Problem description
Repeat, exactly and with no pictures, the lines that run from the beginning of the entries through the line containing "orange line: (83, 46) -> (27, 63), turned -42".

(Source data)
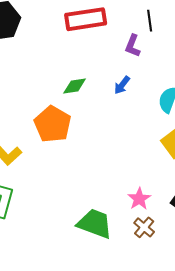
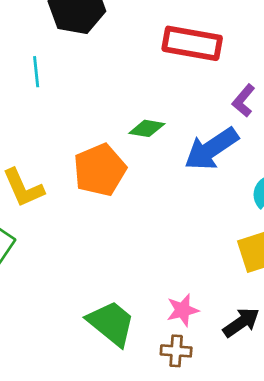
blue arrow: (122, 85) -> (211, 149), size x2.0
brown cross: (144, 227) -> (176, 351), turned 35

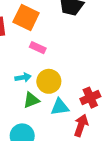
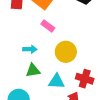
yellow circle: (49, 81) -> (66, 52), moved
red cross: (90, 98) -> (85, 79), turned 30

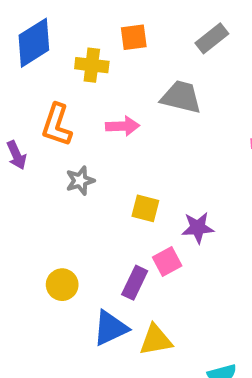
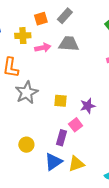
gray rectangle: (212, 38) -> (65, 16), moved
pink arrow: (123, 126) -> (43, 48), moved
gray star: (80, 181) -> (27, 93), size x1.6

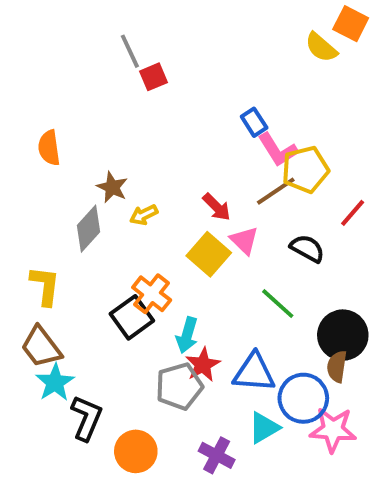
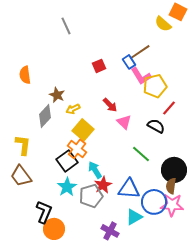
red square: (154, 77) -> (99, 66), moved
brown line: (276, 191) -> (140, 52), moved
red line: (353, 213) -> (169, 108), moved
yellow square: (209, 254) -> (83, 130), moved
cyan arrow: (187, 335) -> (95, 170), turned 132
cyan star: (55, 382) -> (67, 187), moved
pink star: (333, 430) -> (172, 205), moved
orange circle: (136, 451) -> (54, 229), moved

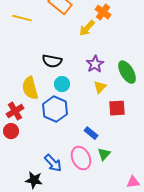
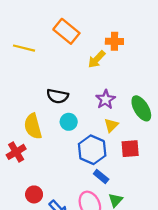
orange cross: (103, 12) -> (114, 41), turned -35
blue hexagon: (55, 109) -> (92, 150), moved
red circle: (11, 131) -> (34, 194), moved

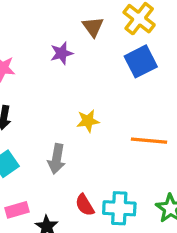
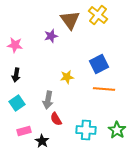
brown triangle: (93, 27) -> (70, 20), size x1.5
blue square: (141, 61) -> (99, 64), moved
red semicircle: (85, 205) -> (56, 119), moved

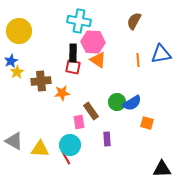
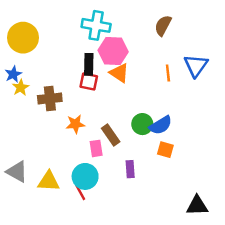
blue triangle: (161, 54) -> (196, 66), turned -45
orange star: (62, 93) -> (75, 124), moved
orange square: (147, 123) -> (165, 150), moved

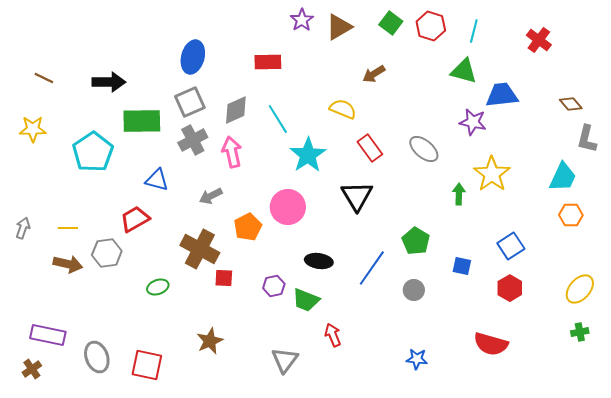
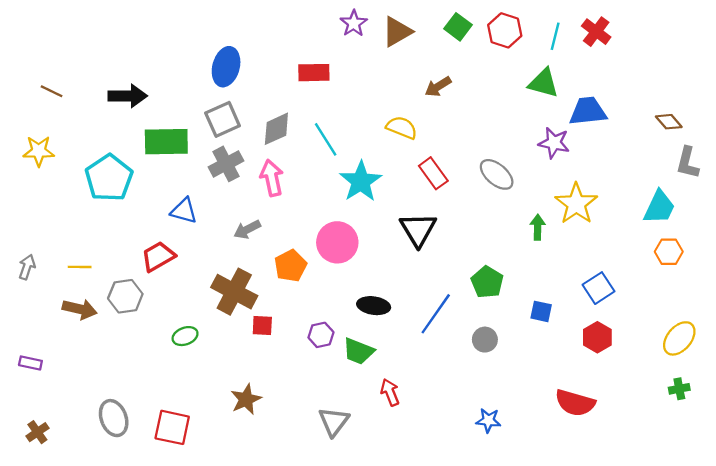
red cross: (539, 40) -> (596, 32), moved
purple rectangle: (48, 335) -> (30, 363), moved, size x0.6

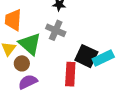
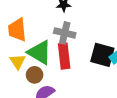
red rectangle: (70, 74) -> (64, 56), moved

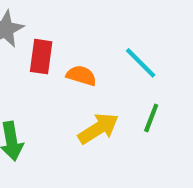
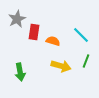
yellow arrow: (98, 128) -> (61, 66), turned 48

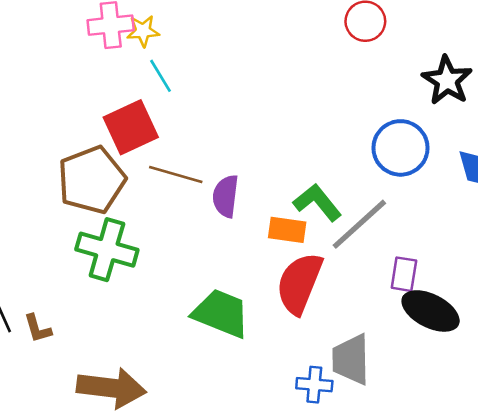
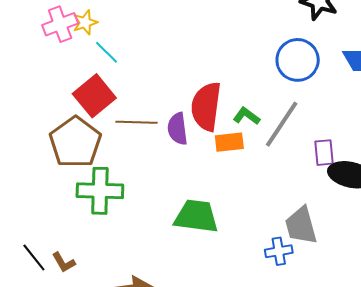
green L-shape: (317, 202) -> (246, 116), size x0.7
red semicircle: (299, 283) -> (206, 106), moved

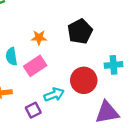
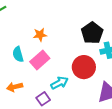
black pentagon: (80, 31) -> (92, 33), moved

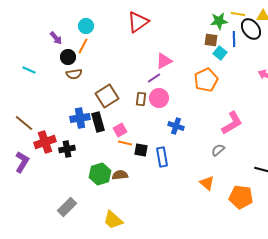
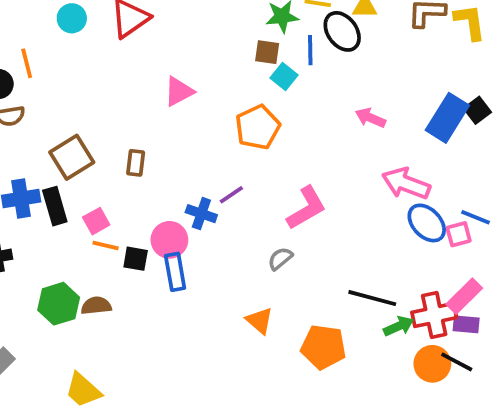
cyan circle: (86, 26) -> (72, 18), moved
orange line: (83, 46) -> (27, 63), turned -42
purple line: (154, 78) -> (231, 195), moved
pink circle: (159, 98) -> (169, 240), moved

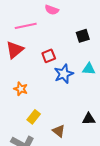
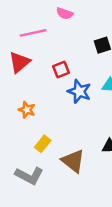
blue star: (64, 74) -> (79, 91), turned -30
brown triangle: (59, 131) -> (73, 161), size x1.5

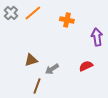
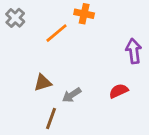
orange line: (33, 13) -> (57, 33), moved
orange cross: (67, 20) -> (84, 14), moved

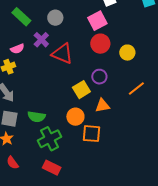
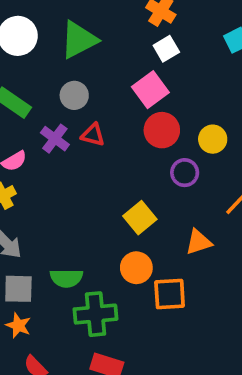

Problem solution
blue arrow: (122, 85) -> (211, 149), size x2.0
brown cross: (144, 227) -> (176, 351), turned 35

yellow circle: (49, 81) -> (66, 52), moved
red cross: (90, 98) -> (85, 79), turned 30

gray rectangle: (212, 38) -> (65, 16), moved
pink arrow: (123, 126) -> (43, 48), moved
gray star: (80, 181) -> (27, 93), size x1.6

red square: (154, 77) -> (99, 66), moved
brown line: (276, 191) -> (140, 52), moved
red line: (353, 213) -> (169, 108), moved
yellow square: (209, 254) -> (83, 130), moved
cyan arrow: (187, 335) -> (95, 170), turned 132
cyan star: (55, 382) -> (67, 187), moved
pink star: (333, 430) -> (172, 205), moved
orange circle: (136, 451) -> (54, 229), moved

orange cross: (103, 12) -> (114, 41), turned -35
blue hexagon: (55, 109) -> (92, 150), moved
red circle: (11, 131) -> (34, 194), moved

brown triangle: (93, 27) -> (70, 20), size x1.5
blue square: (141, 61) -> (99, 64), moved
red semicircle: (85, 205) -> (56, 119), moved

blue triangle: (161, 54) -> (196, 66), turned -45
orange star: (62, 93) -> (75, 124), moved
orange square: (147, 123) -> (165, 150), moved

red cross: (539, 40) -> (596, 32), moved
purple rectangle: (48, 335) -> (30, 363), moved, size x0.6

red rectangle: (70, 74) -> (64, 56), moved

yellow arrow: (98, 128) -> (61, 66), turned 48

green L-shape: (317, 202) -> (246, 116), size x0.7
red semicircle: (299, 283) -> (206, 106), moved

black pentagon: (80, 31) -> (92, 33), moved

cyan circle: (86, 26) -> (72, 18), moved
orange line: (83, 46) -> (27, 63), turned -42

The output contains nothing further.